Gather every line below that contains the string "kern". Case counts.

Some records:
========================================================================

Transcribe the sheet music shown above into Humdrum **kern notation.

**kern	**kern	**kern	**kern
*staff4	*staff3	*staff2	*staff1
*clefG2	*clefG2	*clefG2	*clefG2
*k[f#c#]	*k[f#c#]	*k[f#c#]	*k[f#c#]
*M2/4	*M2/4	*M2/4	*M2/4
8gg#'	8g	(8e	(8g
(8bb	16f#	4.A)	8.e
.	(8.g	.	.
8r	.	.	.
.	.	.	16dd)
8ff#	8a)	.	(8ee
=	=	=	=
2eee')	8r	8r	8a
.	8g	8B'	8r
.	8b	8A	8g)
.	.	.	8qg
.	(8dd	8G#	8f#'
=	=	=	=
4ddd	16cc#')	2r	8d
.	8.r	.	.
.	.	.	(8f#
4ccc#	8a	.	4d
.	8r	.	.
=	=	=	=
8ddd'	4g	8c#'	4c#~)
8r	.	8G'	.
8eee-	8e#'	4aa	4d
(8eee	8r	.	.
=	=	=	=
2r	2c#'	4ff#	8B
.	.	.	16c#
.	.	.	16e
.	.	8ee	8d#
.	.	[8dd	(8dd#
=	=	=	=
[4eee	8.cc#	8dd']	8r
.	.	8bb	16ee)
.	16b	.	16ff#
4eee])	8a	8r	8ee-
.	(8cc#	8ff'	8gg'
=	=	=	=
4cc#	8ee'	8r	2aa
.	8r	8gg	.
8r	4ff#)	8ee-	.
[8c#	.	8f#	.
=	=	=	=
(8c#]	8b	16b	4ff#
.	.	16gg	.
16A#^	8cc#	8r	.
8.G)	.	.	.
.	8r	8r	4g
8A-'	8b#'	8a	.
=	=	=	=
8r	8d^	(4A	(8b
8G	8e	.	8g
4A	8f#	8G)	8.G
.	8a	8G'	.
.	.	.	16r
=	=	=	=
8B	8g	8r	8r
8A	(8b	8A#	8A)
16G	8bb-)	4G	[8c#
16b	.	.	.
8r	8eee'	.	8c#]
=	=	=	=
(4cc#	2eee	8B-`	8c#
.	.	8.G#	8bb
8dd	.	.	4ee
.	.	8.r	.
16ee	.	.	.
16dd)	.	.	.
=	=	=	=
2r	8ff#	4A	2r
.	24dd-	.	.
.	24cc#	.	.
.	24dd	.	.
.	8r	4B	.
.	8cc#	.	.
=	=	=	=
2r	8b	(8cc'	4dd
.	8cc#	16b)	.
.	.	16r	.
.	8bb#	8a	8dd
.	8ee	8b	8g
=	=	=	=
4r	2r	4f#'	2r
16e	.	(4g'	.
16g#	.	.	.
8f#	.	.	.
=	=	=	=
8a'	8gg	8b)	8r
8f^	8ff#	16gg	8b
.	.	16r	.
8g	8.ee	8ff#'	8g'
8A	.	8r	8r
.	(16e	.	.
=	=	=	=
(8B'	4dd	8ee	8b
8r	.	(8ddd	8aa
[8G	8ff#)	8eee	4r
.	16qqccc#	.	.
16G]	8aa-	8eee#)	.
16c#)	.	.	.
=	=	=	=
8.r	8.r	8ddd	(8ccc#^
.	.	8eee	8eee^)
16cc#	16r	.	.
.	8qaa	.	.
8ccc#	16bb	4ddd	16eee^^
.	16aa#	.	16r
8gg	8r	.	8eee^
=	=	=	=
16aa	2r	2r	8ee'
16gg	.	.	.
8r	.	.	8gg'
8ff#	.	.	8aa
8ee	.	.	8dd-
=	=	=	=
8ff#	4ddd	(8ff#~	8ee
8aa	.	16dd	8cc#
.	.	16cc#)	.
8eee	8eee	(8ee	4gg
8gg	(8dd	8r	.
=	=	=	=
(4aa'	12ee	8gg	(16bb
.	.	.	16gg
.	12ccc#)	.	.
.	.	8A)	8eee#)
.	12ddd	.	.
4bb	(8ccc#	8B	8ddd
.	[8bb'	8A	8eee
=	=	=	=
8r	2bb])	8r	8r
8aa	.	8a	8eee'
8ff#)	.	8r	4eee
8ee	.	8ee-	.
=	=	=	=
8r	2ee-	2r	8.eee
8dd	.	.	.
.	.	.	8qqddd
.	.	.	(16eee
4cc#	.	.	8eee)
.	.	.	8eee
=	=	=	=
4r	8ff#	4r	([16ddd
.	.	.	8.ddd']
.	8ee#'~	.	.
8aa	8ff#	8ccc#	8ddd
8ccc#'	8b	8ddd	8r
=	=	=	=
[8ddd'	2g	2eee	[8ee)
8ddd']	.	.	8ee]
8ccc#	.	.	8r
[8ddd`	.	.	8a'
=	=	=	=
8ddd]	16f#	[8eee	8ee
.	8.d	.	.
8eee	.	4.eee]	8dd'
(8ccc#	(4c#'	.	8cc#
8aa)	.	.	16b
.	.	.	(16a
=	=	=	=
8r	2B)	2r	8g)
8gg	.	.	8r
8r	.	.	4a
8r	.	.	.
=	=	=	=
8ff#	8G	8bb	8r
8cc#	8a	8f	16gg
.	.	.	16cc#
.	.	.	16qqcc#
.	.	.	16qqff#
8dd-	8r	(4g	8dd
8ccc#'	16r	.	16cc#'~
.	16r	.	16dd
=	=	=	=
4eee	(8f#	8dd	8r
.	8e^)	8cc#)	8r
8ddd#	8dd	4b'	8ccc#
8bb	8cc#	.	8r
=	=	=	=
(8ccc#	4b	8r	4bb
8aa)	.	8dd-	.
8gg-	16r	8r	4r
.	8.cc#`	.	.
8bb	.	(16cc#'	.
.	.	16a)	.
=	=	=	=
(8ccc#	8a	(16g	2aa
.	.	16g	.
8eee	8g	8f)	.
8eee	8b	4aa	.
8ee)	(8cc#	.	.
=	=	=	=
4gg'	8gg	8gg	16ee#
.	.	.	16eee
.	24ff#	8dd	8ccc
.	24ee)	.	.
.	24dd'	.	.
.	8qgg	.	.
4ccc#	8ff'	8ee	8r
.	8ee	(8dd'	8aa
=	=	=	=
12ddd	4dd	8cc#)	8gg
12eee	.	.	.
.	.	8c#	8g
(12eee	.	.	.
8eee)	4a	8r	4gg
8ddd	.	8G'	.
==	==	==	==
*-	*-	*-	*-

========================================================================

* [Complete answer]
Transcribe the sheet music shown above into Humdrum **kern notation.
**kern	**kern	**kern	**kern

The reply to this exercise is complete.